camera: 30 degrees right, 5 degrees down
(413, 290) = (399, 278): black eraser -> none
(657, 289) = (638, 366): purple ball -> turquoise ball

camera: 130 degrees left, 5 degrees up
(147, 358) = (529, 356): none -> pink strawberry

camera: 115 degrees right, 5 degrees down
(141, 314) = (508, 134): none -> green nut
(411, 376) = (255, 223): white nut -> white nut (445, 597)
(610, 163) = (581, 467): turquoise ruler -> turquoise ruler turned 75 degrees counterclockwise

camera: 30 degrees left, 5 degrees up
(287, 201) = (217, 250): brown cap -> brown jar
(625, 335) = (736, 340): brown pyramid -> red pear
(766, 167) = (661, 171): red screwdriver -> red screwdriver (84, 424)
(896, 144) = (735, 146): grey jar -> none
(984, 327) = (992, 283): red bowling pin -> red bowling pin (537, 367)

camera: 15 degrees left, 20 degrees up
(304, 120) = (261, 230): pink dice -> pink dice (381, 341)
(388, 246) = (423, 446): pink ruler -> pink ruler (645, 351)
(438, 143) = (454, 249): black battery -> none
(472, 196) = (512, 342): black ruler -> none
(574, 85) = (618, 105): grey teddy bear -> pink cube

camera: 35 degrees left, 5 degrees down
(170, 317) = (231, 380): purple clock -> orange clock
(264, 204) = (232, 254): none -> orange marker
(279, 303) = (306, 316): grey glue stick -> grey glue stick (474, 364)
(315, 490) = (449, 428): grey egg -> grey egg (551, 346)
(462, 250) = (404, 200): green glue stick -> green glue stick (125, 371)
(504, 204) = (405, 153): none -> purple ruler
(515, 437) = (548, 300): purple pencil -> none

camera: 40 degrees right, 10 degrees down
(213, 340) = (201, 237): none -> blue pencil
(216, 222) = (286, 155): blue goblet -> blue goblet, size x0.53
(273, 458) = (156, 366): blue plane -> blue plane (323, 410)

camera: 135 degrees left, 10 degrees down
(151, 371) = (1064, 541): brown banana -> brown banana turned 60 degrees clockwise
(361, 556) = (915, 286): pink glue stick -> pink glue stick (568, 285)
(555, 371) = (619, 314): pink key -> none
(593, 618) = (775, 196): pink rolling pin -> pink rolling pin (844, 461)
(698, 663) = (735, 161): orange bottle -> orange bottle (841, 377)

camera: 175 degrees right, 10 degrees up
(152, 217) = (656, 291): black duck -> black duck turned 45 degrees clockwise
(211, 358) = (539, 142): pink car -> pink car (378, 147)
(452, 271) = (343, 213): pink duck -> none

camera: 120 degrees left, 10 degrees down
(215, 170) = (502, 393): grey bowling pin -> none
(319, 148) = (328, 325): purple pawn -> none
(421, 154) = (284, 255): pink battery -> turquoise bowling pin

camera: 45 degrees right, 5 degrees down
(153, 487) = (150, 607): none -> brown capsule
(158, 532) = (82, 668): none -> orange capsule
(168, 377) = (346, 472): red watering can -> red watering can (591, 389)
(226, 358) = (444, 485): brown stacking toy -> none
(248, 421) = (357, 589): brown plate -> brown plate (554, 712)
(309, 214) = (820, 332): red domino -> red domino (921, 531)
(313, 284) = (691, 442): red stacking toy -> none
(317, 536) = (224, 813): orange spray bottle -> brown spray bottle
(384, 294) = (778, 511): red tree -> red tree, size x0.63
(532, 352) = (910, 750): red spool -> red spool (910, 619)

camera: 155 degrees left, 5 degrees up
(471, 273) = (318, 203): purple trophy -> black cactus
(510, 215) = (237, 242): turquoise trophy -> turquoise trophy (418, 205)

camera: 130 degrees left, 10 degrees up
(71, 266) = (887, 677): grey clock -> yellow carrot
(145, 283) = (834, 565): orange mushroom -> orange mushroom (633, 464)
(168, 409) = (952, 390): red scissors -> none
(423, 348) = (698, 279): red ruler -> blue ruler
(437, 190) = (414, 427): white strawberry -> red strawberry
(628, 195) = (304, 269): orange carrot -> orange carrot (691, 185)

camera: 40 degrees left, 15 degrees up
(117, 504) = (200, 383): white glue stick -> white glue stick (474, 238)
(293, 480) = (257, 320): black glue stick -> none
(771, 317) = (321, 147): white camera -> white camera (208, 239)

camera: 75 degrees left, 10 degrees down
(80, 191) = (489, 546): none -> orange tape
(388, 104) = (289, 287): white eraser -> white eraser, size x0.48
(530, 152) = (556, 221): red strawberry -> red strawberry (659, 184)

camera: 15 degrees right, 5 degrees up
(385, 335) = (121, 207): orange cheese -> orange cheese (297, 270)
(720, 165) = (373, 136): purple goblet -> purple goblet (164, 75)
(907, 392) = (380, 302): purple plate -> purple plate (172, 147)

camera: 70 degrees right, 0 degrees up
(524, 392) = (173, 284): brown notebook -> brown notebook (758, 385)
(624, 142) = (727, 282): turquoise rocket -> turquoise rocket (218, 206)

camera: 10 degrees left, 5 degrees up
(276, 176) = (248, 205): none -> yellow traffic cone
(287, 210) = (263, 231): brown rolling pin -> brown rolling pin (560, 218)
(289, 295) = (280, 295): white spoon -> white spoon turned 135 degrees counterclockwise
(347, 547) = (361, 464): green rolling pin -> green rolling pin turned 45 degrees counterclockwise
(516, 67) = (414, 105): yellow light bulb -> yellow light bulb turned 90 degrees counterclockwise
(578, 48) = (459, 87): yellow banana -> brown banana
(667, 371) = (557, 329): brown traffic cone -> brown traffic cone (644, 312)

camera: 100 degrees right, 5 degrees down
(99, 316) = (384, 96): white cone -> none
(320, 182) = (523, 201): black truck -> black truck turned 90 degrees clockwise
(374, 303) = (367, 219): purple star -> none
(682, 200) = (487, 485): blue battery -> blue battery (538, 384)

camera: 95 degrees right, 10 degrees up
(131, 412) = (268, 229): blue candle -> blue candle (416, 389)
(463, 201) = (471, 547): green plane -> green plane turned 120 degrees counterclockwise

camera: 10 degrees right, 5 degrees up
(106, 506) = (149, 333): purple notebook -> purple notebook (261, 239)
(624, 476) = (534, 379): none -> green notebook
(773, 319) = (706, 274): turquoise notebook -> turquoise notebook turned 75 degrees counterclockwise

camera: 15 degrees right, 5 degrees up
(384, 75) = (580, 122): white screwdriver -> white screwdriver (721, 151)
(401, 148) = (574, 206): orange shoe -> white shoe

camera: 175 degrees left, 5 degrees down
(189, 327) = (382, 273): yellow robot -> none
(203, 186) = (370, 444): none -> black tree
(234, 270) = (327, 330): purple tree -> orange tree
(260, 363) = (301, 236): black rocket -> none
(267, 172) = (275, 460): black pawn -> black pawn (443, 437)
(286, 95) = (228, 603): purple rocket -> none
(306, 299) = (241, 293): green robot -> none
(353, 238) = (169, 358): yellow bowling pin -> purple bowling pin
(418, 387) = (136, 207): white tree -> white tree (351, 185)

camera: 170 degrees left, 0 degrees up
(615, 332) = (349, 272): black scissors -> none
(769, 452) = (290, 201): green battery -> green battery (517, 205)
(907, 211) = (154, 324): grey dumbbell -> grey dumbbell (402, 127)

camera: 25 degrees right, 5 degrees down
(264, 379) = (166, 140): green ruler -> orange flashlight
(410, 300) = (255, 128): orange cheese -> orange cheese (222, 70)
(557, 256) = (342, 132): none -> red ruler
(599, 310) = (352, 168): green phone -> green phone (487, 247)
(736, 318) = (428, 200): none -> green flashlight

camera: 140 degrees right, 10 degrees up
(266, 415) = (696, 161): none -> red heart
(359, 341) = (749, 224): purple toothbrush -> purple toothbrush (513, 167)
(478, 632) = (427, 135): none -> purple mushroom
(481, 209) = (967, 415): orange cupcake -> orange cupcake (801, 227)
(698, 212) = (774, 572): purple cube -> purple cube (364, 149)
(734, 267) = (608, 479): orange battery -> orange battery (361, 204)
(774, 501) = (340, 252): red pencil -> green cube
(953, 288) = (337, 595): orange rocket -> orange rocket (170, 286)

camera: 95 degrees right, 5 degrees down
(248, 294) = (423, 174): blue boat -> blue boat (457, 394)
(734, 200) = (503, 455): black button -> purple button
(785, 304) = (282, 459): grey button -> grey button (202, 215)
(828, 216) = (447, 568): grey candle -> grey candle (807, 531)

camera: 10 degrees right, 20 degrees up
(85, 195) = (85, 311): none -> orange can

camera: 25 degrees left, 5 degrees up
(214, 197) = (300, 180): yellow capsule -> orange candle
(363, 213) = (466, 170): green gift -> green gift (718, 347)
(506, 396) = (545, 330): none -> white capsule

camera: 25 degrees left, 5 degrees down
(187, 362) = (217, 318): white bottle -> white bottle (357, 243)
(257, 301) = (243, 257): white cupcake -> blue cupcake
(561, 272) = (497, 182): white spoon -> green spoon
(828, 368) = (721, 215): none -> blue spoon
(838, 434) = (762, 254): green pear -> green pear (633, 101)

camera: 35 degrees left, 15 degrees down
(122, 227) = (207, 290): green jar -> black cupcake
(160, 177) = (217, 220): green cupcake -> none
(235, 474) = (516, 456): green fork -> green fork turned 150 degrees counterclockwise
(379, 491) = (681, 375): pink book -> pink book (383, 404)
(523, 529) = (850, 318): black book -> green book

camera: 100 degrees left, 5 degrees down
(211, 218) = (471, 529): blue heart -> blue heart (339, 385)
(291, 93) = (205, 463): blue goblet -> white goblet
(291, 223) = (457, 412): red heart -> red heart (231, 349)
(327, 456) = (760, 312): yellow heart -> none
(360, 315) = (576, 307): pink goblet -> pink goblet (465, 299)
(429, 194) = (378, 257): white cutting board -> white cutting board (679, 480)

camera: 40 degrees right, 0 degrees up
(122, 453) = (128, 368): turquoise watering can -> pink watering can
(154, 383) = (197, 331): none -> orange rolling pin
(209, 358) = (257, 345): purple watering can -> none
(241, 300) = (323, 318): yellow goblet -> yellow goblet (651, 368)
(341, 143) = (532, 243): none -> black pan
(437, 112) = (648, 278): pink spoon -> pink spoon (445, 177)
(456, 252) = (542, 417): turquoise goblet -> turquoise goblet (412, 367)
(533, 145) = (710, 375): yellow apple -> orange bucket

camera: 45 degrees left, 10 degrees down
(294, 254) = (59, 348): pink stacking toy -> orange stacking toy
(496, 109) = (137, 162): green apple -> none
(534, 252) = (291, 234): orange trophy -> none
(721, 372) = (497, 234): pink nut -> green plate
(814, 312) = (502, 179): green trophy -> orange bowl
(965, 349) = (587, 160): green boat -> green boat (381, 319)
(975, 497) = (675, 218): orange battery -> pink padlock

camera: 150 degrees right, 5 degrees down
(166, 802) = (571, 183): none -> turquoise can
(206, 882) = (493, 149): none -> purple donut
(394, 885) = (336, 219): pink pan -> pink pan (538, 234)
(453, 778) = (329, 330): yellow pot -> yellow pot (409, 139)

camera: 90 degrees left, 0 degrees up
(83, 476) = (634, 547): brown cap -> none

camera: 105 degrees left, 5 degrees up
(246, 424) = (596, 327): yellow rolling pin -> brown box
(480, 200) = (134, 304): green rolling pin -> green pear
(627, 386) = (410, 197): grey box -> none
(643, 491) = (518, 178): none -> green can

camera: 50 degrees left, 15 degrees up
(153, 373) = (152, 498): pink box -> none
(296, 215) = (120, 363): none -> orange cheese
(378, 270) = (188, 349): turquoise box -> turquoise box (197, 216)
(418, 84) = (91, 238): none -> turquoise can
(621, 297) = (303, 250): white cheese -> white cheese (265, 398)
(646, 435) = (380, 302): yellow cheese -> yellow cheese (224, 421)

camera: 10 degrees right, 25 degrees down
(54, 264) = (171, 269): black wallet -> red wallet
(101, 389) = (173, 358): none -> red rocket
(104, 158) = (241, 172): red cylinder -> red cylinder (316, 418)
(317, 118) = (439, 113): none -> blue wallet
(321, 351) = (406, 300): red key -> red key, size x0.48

#### Problem to solve:
From the data above, copy each line with the string "size" in it.

#### Finished exercise:
(216, 222) = (286, 155): blue goblet -> blue goblet, size x0.53
(384, 294) = (778, 511): red tree -> red tree, size x0.63
(388, 104) = (289, 287): white eraser -> white eraser, size x0.48
(321, 351) = (406, 300): red key -> red key, size x0.48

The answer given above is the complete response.